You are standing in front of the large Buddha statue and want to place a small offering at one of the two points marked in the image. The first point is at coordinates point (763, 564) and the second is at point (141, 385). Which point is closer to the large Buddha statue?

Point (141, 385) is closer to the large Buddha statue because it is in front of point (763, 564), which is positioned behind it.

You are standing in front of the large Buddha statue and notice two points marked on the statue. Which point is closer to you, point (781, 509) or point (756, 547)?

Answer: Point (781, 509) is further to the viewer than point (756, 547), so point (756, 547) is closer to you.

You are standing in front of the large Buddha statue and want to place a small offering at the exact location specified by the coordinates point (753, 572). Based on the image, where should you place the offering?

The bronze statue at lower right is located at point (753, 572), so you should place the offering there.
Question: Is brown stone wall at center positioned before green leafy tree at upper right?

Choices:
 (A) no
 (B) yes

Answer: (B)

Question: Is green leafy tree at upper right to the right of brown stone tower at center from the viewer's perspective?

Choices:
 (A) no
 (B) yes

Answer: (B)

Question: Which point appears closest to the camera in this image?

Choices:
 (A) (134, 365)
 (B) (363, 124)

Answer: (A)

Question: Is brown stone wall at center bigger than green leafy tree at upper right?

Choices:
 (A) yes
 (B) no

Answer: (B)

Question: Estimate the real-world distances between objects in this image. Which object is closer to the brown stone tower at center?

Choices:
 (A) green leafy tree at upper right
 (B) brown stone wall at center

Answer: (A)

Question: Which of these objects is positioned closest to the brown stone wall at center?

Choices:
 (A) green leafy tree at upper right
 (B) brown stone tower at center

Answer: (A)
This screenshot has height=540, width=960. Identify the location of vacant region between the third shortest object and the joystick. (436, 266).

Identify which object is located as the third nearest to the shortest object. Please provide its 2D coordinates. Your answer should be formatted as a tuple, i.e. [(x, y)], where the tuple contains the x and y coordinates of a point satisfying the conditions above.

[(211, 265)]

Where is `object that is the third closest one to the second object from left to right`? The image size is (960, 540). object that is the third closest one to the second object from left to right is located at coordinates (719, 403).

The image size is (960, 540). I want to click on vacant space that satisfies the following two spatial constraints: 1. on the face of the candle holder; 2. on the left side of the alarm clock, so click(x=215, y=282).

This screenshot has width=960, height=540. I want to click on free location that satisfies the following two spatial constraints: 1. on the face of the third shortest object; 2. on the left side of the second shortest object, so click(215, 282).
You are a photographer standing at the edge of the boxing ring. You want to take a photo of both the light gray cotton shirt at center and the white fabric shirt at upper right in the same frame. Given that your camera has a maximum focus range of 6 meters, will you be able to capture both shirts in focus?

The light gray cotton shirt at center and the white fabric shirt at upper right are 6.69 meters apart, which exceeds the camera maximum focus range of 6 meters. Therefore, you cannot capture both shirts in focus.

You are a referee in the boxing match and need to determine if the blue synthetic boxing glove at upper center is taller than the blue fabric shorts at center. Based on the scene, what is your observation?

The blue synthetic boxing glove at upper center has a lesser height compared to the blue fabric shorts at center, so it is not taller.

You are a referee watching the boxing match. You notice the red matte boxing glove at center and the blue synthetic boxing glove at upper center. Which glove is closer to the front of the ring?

-----

◆ **Problem**: Reproduce all of the data above verbatim, changing nothing.

◆ **Exercise response**:
You are standing in front of the large Buddha statue and want to place a small offering at one of the two points marked in the image. The first point is at coordinates point (763, 564) and the second is at point (141, 385). Which point is closer to the large Buddha statue?

Point (141, 385) is closer to the large Buddha statue because it is in front of point (763, 564), which is positioned behind it.

You are standing in front of the large Buddha statue and notice two points marked on the statue. Which point is closer to you, point (781, 509) or point (756, 547)?

Answer: Point (781, 509) is further to the viewer than point (756, 547), so point (756, 547) is closer to you.

You are standing in front of the large Buddha statue and want to place a small offering at the exact location specified by the coordinates point (753, 572). Based on the image, where should you place the offering?

The bronze statue at lower right is located at point (753, 572), so you should place the offering there.
Question: Is brown stone wall at center positioned before green leafy tree at upper right?

Choices:
 (A) no
 (B) yes

Answer: (B)

Question: Is green leafy tree at upper right to the right of brown stone tower at center from the viewer's perspective?

Choices:
 (A) no
 (B) yes

Answer: (B)

Question: Which point appears closest to the camera in this image?

Choices:
 (A) (134, 365)
 (B) (363, 124)

Answer: (A)

Question: Is brown stone wall at center bigger than green leafy tree at upper right?

Choices:
 (A) yes
 (B) no

Answer: (B)

Question: Estimate the real-world distances between objects in this image. Which object is closer to the brown stone tower at center?

Choices:
 (A) green leafy tree at upper right
 (B) brown stone wall at center

Answer: (A)

Question: Which of these objects is positioned closest to the brown stone wall at center?

Choices:
 (A) green leafy tree at upper right
 (B) brown stone tower at center

Answer: (A)
This screenshot has height=540, width=960. Identify the location of vacant region between the third shortest object and the joystick. (436, 266).

Identify which object is located as the third nearest to the shortest object. Please provide its 2D coordinates. Your answer should be formatted as a tuple, i.e. [(x, y)], where the tuple contains the x and y coordinates of a point satisfying the conditions above.

[(211, 265)]

Where is `object that is the third closest one to the second object from left to right`? The image size is (960, 540). object that is the third closest one to the second object from left to right is located at coordinates (719, 403).

The image size is (960, 540). I want to click on vacant space that satisfies the following two spatial constraints: 1. on the face of the candle holder; 2. on the left side of the alarm clock, so click(x=215, y=282).

This screenshot has width=960, height=540. I want to click on free location that satisfies the following two spatial constraints: 1. on the face of the third shortest object; 2. on the left side of the second shortest object, so click(215, 282).
You are a photographer standing at the edge of the boxing ring. You want to take a photo of both the light gray cotton shirt at center and the white fabric shirt at upper right in the same frame. Given that your camera has a maximum focus range of 6 meters, will you be able to capture both shirts in focus?

The light gray cotton shirt at center and the white fabric shirt at upper right are 6.69 meters apart, which exceeds the camera maximum focus range of 6 meters. Therefore, you cannot capture both shirts in focus.

You are a referee in the boxing match and need to determine if the blue synthetic boxing glove at upper center is taller than the blue fabric shorts at center. Based on the scene, what is your observation?

The blue synthetic boxing glove at upper center has a lesser height compared to the blue fabric shorts at center, so it is not taller.

You are a referee watching the boxing match. You notice the red matte boxing glove at center and the blue synthetic boxing glove at upper center. Which glove is closer to the front of the ring?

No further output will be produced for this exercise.